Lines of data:
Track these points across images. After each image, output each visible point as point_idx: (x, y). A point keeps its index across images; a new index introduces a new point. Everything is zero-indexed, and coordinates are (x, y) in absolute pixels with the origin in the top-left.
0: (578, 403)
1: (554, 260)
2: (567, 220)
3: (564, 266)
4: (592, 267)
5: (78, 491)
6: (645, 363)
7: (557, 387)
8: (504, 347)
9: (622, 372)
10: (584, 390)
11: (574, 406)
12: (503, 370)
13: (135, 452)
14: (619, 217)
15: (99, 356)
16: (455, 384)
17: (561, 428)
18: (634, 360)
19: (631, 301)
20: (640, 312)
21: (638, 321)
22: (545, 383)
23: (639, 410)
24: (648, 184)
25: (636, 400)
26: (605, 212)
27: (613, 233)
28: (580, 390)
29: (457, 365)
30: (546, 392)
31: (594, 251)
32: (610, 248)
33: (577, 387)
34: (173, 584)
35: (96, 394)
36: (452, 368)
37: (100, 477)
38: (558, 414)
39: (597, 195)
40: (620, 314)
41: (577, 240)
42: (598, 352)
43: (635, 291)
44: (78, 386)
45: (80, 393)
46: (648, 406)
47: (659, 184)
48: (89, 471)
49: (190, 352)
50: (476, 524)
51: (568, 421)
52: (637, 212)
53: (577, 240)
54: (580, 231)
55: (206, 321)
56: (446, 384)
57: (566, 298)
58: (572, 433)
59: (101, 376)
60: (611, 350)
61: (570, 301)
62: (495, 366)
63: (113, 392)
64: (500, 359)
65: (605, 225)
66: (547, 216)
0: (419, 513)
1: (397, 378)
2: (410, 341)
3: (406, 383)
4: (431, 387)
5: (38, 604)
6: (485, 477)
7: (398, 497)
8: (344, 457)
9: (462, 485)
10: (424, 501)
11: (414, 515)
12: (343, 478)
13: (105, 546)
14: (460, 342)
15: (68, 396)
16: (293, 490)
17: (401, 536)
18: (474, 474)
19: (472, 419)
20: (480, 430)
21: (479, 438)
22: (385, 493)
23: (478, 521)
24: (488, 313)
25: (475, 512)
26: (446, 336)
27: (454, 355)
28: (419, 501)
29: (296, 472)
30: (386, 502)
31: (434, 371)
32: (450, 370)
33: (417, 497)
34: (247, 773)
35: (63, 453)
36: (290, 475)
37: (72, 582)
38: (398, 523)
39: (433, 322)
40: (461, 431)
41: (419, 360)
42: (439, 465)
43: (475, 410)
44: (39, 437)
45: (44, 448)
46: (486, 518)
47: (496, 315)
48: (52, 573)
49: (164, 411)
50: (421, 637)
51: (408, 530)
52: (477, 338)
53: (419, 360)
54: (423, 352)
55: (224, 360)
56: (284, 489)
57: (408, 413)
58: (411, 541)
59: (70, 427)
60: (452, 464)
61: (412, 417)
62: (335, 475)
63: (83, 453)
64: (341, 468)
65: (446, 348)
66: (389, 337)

Task prompt: Express only the lines of the material from its first line through the line containing "7: (557, 387)" as a Markdown table with the columns Nr and Line, one numbered row per line and blank lines omitted.

Response to this task:
| Nr | Line |
|---|---|
| 1 | Track these points across images. After each image, output each visible point as point_idx: (x, y). A point keeps its index across images; a new index introduces a new point. Everything is zero-indexed, and coordinates are (x, y) in absolute pixels with the origin in the top-left. |
| 2 | 0: (578, 403) |
| 3 | 1: (554, 260) |
| 4 | 2: (567, 220) |
| 5 | 3: (564, 266) |
| 6 | 4: (592, 267) |
| 7 | 5: (78, 491) |
| 8 | 6: (645, 363) |
| 9 | 7: (557, 387) |